### Description of the task
Pictures stay out of the copy. Retype exactly the lines below from the one with "(337, 115) = (265, 123): red" through the one with "(281, 303) = (189, 378): black".

### Materials provided

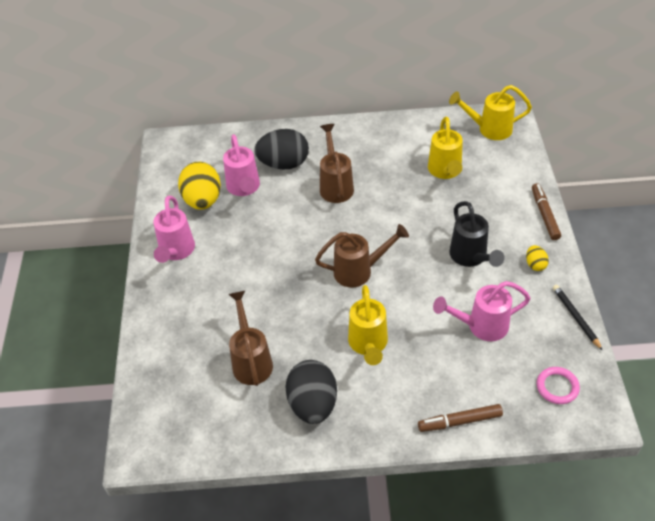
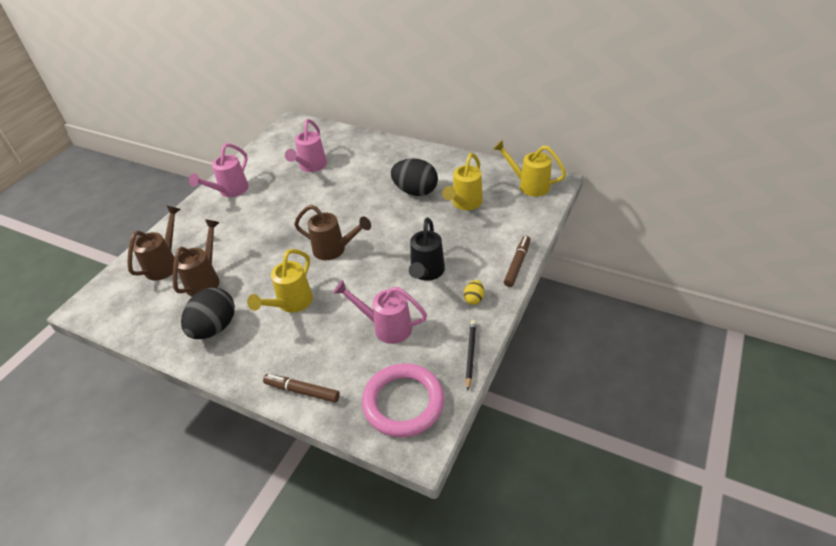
camera: 30 degrees right, 5 degrees down
(203, 200) = (277, 165): yellow egg -> none
(284, 164) = (352, 160): black egg -> black egg (415, 191)
(335, 185) = (374, 185): brown watering can -> brown watering can (165, 263)
(557, 387) = (403, 402): pink ring -> pink ring, size x1.97

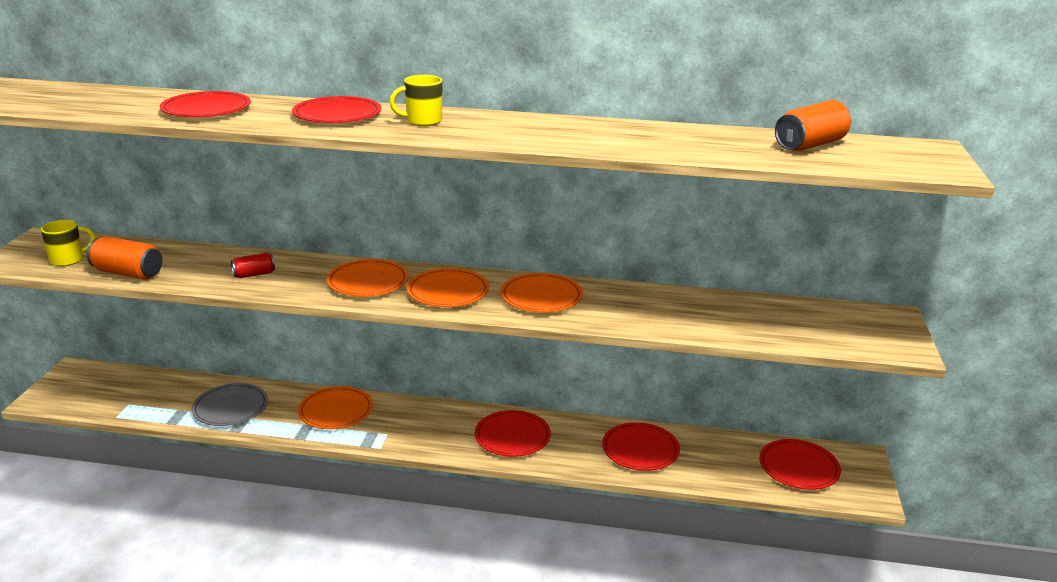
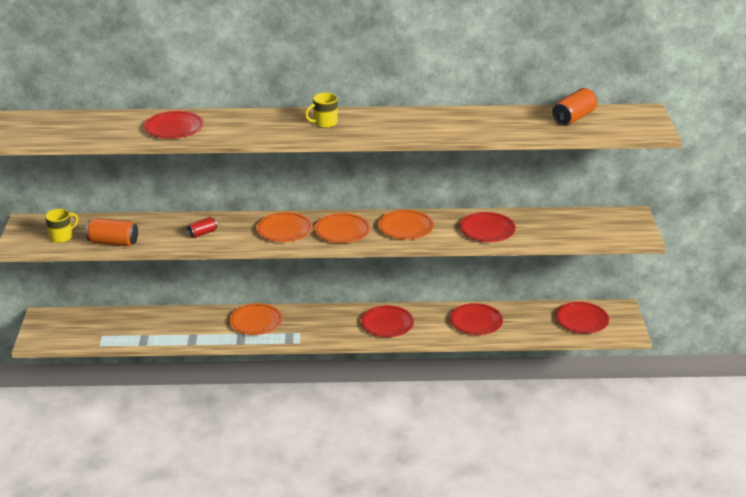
camera: 10 degrees left, 5 degrees up
(230, 408) = (179, 329): grey plate -> none
(337, 115) = (265, 123): red plate -> red plate (487, 230)

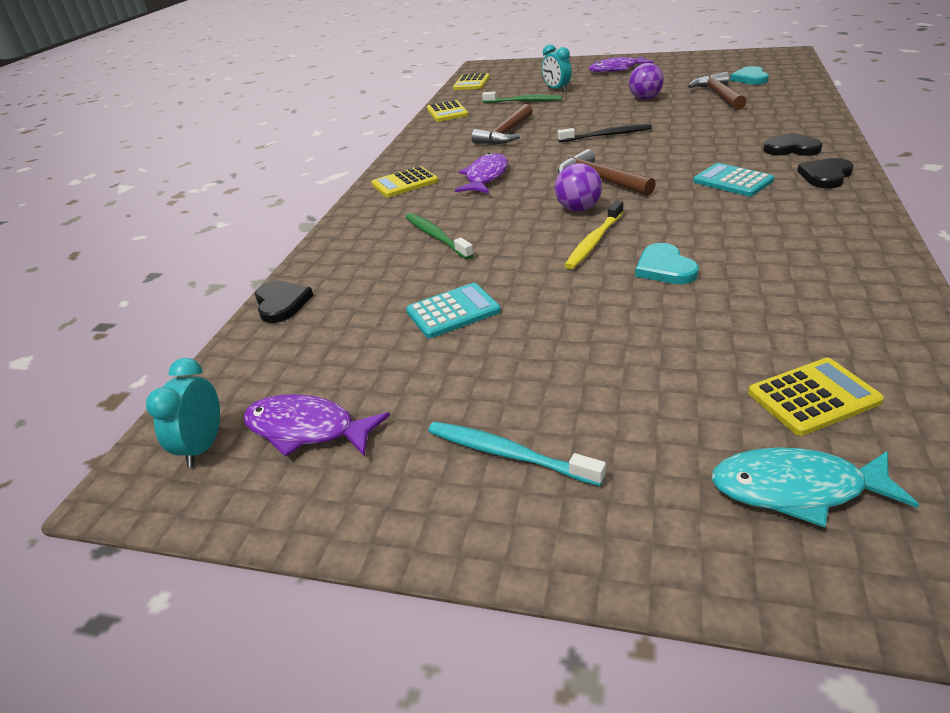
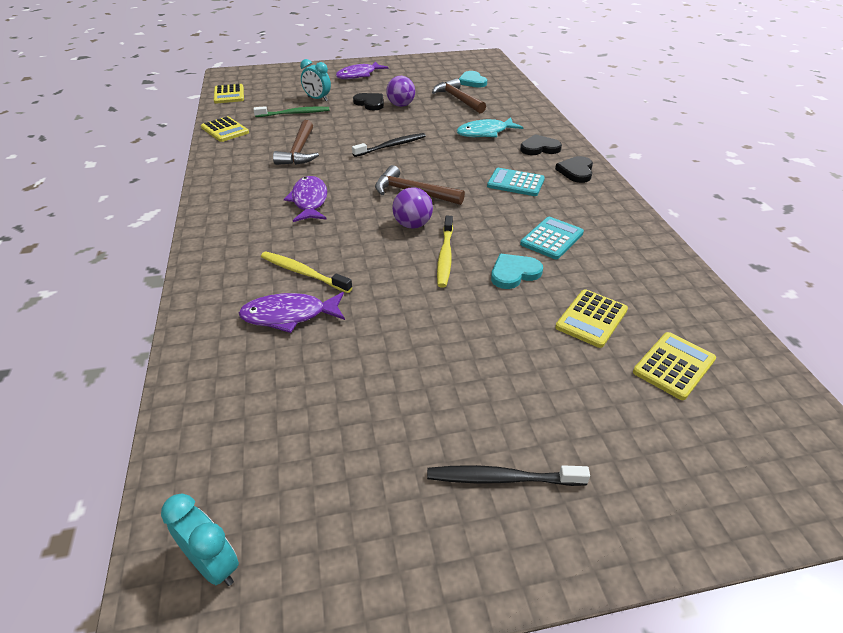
camera: 30 degrees left, 5 degrees up
(203, 447) = (214, 564): turquoise clock -> turquoise clock turned 150 degrees clockwise
(281, 303) = (189, 378): black heart -> black heart (370, 103)
(307, 429) = (311, 510): purple fish -> purple fish (289, 315)
(405, 183) = (232, 216): yellow calculator -> yellow calculator (591, 319)
(437, 237) = (303, 273): green toothbrush -> yellow toothbrush
(453, 311) = (369, 350): turquoise calculator -> turquoise calculator (552, 238)
(509, 454) = (502, 478): turquoise toothbrush -> black toothbrush
(664, 268) = (514, 273): turquoise heart -> turquoise heart turned 105 degrees clockwise
(796, 489) = (705, 444): turquoise fish -> turquoise fish (485, 133)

### Response
(337, 115) = (265, 123): red plate -> red plate (487, 230)

camera: 30 degrees left, 5 degrees up
(203, 447) = (214, 564): turquoise clock -> turquoise clock turned 150 degrees clockwise
(281, 303) = (189, 378): black heart -> black heart (370, 103)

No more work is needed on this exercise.